Records from a dataset:
******
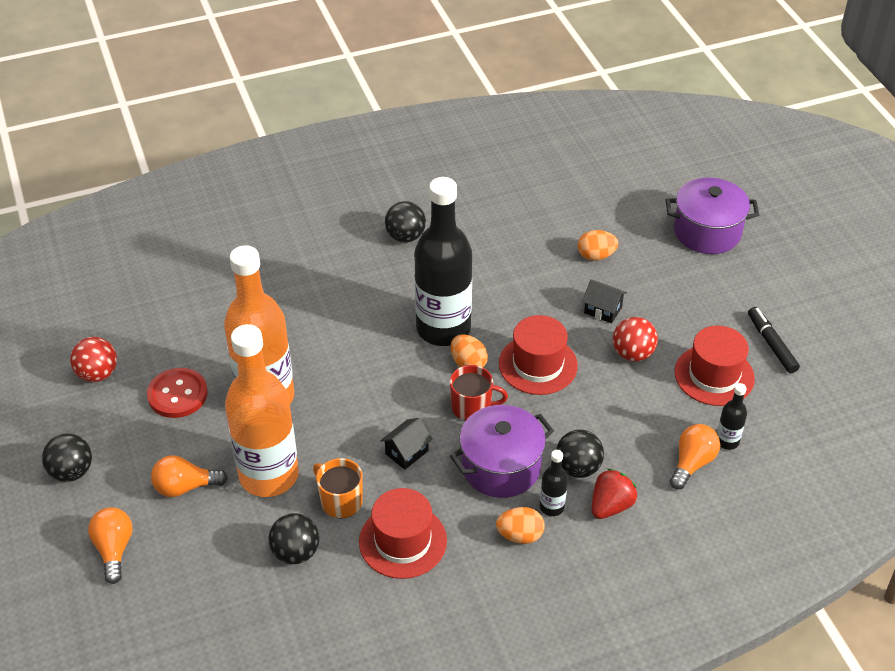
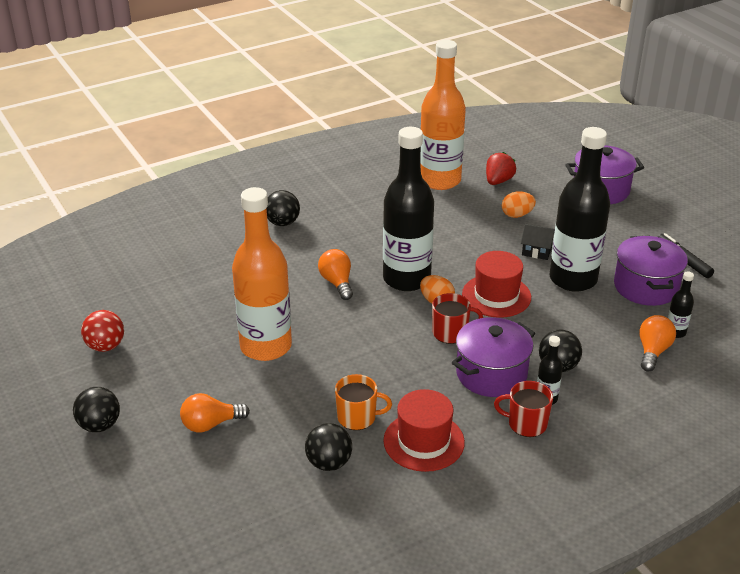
camera: 10 degrees left, 10 degrees down
(114, 549) = (156, 483): orange light bulb -> orange light bulb (337, 283)
(177, 394) = (184, 353): red button -> none
(269, 475) = (286, 405): orange bottle -> orange bottle (440, 180)
(340, 501) = (357, 417): orange mug -> orange mug turned 150 degrees clockwise
(405, 236) = (352, 218): black ball -> black ball (282, 223)
(406, 452) = (405, 373): black house -> none
(520, 535) = (526, 423): orange egg -> red mug
(611, 506) = (596, 391): red strawberry -> red strawberry (498, 181)
(632, 354) = (573, 279): red ball -> black bottle
(714, 375) = (646, 287): red hat -> purple pot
******
What you give back should be exactly the lines from the top of the data above down to and including the line with "(405, 236) = (352, 218): black", minus any pictures.

_Your solution:_
camera: 10 degrees left, 10 degrees down
(114, 549) = (156, 483): orange light bulb -> orange light bulb (337, 283)
(177, 394) = (184, 353): red button -> none
(269, 475) = (286, 405): orange bottle -> orange bottle (440, 180)
(340, 501) = (357, 417): orange mug -> orange mug turned 150 degrees clockwise
(405, 236) = (352, 218): black ball -> black ball (282, 223)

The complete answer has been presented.